Working data:
-- Start --
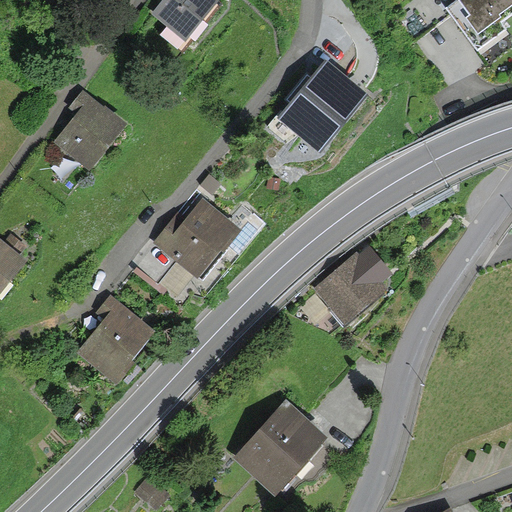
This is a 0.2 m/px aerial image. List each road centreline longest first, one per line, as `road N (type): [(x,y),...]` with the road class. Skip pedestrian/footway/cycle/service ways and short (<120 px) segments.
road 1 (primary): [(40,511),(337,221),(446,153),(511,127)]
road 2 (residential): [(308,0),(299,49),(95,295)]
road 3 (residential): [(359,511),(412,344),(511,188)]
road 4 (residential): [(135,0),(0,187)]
-- End --
-- Start --
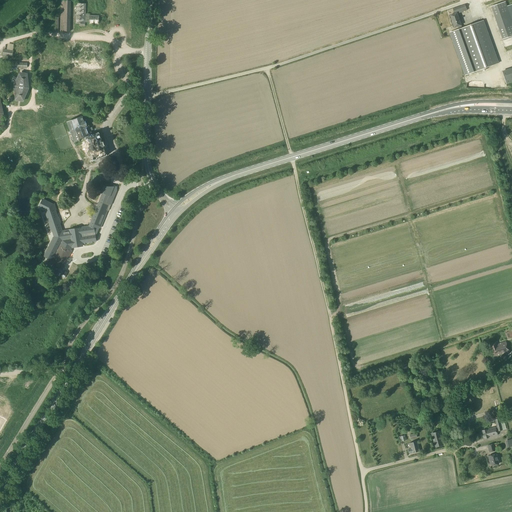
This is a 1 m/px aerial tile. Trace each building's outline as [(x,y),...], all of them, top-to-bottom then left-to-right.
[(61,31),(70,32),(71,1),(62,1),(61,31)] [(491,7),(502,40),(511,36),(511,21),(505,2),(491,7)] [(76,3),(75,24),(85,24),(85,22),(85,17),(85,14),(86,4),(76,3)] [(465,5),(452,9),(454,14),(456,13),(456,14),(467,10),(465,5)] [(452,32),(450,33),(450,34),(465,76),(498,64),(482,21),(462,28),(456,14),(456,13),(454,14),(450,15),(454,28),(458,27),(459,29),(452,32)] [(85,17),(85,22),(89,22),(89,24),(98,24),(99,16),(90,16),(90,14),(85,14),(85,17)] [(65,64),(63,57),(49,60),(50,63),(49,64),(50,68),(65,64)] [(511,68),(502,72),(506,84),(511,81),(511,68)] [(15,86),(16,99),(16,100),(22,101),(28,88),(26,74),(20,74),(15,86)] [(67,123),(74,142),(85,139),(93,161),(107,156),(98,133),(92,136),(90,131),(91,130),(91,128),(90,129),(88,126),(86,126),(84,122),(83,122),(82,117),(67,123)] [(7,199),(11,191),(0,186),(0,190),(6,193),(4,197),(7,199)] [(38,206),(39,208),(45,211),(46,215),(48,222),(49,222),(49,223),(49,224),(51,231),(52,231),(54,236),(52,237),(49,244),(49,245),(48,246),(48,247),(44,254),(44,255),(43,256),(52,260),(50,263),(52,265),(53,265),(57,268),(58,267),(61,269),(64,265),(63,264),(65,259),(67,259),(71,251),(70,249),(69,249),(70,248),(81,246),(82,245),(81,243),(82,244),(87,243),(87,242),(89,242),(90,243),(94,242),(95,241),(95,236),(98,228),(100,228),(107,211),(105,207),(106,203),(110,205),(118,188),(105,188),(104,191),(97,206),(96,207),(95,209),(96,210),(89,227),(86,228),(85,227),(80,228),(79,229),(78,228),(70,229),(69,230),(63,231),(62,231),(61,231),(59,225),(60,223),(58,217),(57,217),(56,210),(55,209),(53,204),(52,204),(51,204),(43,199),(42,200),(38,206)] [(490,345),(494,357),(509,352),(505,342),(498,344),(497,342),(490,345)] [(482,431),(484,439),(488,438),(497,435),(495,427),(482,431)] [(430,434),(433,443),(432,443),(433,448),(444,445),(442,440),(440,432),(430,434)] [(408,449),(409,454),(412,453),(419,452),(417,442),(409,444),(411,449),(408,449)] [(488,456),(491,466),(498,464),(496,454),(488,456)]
-- End --
Aim of the task:
Reproduce, word for word, the stretch of the items from the line containing "This is a 0.2" through the line containing "road 4 (residential): [(135,0),(0,187)]", including both of those lines.

Solved problem:
This is a 0.2 m/px aerial image. List each road centreline longest first, one per line, as `road N (type): [(x,y),...]` with the road class. Skip pedestrian/footway/cycle/service ways and short (<120 px) segments.
road 1 (primary): [(40,511),(337,221),(446,153),(511,127)]
road 2 (residential): [(308,0),(299,49),(95,295)]
road 3 (residential): [(359,511),(412,344),(511,188)]
road 4 (residential): [(135,0),(0,187)]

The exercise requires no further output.